TASK OBJECTIVE:
Filter the entries that follow, copying every line in which the word "garden" appears.

INPUT FOR THIS TASK:

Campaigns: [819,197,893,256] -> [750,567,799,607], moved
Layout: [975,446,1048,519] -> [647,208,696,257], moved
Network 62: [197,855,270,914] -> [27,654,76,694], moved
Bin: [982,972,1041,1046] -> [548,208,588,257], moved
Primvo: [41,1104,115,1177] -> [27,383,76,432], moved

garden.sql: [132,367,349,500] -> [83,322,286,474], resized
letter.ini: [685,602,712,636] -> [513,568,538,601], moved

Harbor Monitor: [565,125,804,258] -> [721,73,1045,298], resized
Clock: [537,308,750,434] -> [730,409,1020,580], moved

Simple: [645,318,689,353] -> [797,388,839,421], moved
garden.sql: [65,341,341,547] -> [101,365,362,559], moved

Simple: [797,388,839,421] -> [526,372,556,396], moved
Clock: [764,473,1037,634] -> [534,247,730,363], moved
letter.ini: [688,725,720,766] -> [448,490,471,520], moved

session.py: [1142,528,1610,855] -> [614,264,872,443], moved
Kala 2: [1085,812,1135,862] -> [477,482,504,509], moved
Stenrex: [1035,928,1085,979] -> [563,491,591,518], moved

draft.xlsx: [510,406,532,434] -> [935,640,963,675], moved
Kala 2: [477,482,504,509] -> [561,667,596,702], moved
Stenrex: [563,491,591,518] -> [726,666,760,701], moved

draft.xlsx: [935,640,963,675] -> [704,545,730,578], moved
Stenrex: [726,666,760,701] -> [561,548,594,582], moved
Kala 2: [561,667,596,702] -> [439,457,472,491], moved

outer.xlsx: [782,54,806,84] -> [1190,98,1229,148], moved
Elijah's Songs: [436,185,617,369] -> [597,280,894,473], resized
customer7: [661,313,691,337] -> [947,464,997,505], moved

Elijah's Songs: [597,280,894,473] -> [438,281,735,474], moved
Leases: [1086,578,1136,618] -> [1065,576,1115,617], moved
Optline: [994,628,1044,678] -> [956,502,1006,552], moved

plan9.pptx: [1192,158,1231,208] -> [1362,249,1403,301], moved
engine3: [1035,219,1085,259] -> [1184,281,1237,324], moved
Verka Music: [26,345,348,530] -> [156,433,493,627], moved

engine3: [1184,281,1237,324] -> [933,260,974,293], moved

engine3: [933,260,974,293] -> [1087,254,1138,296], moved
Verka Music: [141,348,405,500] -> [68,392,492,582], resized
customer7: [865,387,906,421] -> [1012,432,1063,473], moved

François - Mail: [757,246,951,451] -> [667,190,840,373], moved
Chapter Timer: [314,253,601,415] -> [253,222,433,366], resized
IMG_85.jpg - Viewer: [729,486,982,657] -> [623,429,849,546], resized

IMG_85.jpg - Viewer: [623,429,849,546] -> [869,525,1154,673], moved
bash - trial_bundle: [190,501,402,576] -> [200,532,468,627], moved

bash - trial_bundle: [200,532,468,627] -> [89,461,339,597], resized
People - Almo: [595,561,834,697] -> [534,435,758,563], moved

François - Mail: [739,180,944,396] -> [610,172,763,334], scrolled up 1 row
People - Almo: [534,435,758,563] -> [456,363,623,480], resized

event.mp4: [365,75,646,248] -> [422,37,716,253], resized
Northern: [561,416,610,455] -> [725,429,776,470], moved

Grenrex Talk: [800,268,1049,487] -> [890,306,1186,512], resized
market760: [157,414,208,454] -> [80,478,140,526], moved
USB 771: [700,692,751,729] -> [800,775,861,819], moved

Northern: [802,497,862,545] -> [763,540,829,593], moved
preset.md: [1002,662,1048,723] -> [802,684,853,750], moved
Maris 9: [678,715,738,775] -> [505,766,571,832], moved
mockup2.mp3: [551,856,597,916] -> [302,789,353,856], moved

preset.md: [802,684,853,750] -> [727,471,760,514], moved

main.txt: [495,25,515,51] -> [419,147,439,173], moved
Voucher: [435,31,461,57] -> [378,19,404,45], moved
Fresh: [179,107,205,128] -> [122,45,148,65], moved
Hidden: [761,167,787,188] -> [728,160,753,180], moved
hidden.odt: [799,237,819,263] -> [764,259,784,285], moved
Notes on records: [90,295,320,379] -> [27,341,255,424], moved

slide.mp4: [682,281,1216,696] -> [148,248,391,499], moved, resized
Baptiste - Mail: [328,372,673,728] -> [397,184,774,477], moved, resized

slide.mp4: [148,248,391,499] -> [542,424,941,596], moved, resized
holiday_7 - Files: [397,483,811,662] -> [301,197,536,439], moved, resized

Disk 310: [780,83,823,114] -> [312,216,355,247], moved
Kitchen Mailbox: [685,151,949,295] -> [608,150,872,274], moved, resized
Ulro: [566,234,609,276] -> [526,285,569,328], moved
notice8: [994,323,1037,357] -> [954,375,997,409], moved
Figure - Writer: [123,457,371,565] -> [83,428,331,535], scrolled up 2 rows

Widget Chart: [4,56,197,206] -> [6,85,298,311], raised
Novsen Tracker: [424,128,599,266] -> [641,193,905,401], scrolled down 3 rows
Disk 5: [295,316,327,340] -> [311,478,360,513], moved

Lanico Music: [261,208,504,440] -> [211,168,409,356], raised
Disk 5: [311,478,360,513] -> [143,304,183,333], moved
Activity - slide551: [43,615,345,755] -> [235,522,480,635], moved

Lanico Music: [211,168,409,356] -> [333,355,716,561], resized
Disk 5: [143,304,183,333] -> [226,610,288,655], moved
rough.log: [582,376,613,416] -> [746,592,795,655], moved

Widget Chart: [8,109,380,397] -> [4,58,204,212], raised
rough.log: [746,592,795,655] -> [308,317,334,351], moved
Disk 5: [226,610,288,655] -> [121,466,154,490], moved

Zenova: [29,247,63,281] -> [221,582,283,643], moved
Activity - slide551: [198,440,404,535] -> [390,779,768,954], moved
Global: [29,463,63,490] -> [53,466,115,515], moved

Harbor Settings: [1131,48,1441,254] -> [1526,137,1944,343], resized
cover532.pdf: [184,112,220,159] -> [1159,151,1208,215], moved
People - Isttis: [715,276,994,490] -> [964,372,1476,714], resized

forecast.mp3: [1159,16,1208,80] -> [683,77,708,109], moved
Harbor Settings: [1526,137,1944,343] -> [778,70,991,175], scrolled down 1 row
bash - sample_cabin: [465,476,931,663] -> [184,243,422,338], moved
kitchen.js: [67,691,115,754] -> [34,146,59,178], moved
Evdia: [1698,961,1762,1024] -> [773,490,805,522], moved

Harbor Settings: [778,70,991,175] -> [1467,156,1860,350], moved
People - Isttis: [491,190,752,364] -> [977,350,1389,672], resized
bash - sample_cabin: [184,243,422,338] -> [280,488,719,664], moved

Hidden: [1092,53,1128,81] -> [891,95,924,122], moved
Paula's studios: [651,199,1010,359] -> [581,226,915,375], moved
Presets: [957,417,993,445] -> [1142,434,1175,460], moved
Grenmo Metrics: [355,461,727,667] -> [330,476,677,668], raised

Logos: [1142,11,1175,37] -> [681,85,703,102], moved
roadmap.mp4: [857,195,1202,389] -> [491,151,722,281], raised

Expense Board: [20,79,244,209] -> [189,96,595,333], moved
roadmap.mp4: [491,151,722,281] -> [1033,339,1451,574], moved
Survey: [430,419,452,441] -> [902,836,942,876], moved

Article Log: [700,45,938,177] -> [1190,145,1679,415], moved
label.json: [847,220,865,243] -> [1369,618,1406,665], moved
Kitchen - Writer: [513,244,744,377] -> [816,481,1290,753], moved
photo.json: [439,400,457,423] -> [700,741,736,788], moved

RESULT OF THE EXERCISE:
garden.sql: [132,367,349,500] -> [83,322,286,474], resized
garden.sql: [65,341,341,547] -> [101,365,362,559], moved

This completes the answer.